Try it
Below are records to be transcribed exactly; any pictures should be left out.

Data records

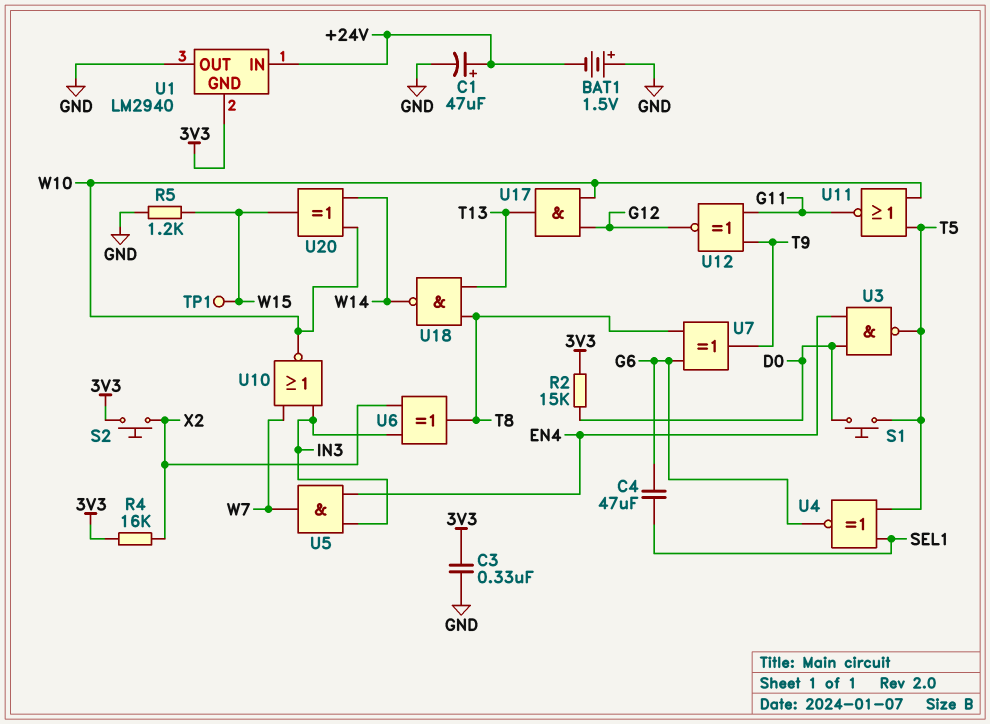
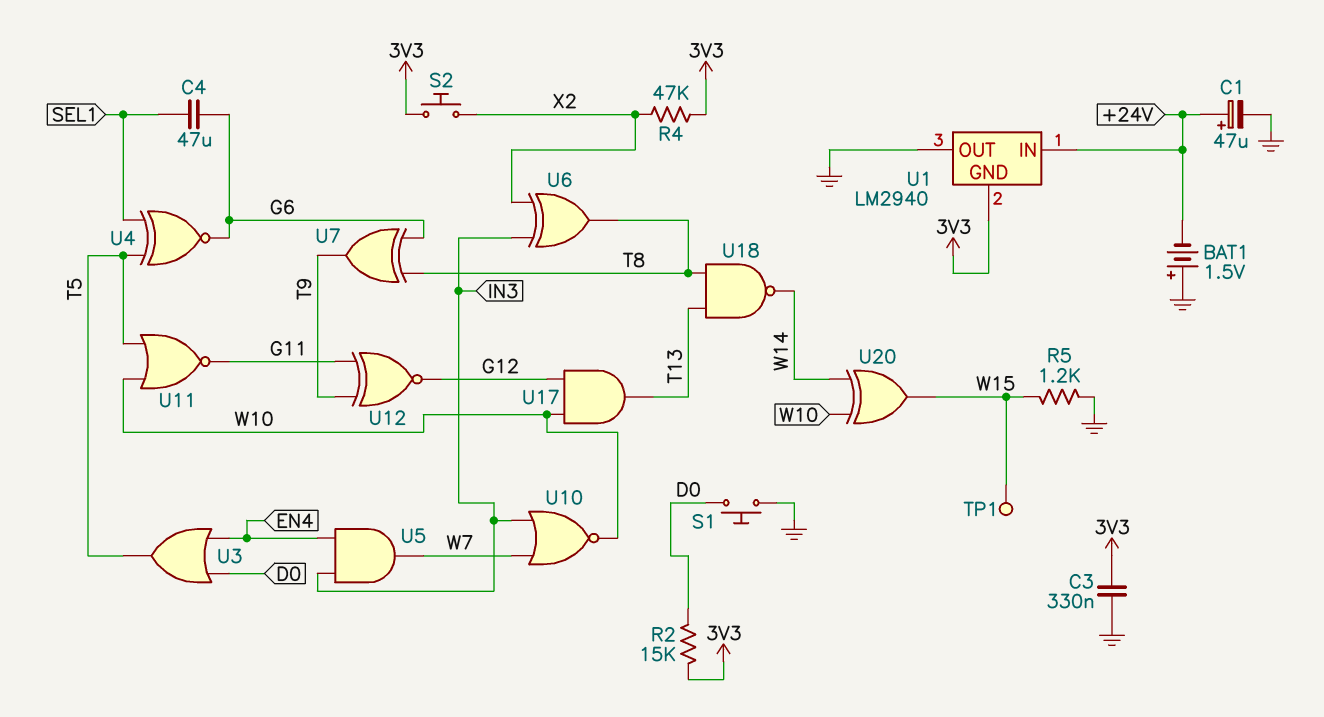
R4: 16k (3V3, X2) -> 47k (3V3, X2)
S1: button (D0, T5) -> button (D0, GND)
U3: NAND (in D0, in EN4, out T5) -> OR (in D0, in EN4, out T5)

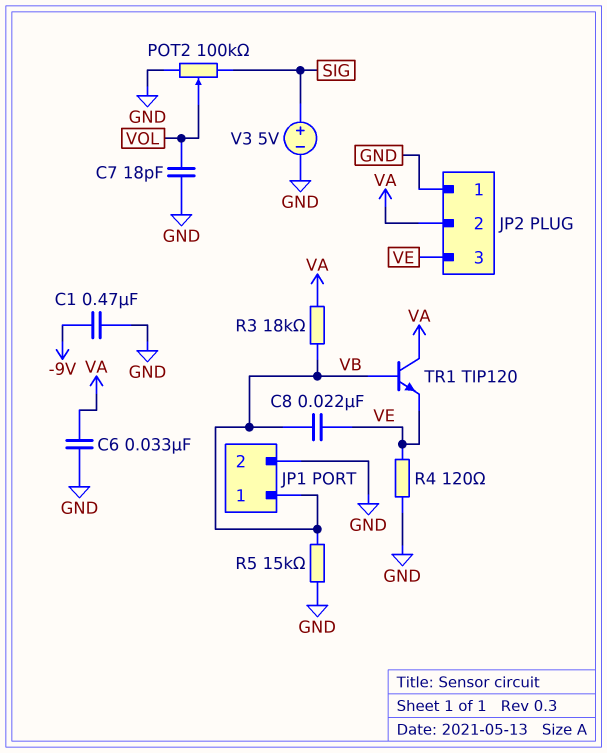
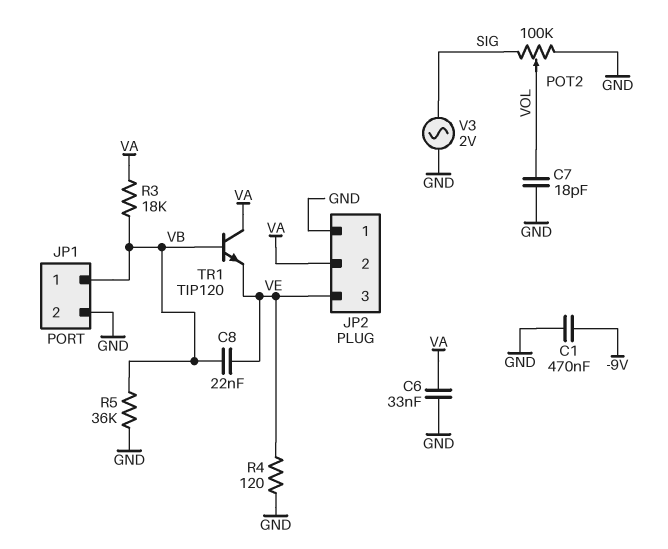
R5: 15k (GND, VB) -> 36k (GND, VB)
V3: 5V (plus SIG, minus GND) -> AC 2V (GND, SIG)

Solution to this problem
R4: 16k (3V3, X2) -> 47k (3V3, X2)
S1: button (D0, T5) -> button (D0, GND)
U3: NAND (in D0, in EN4, out T5) -> OR (in D0, in EN4, out T5)

R5: 15k (GND, VB) -> 36k (GND, VB)
V3: 5V (plus SIG, minus GND) -> AC 2V (GND, SIG)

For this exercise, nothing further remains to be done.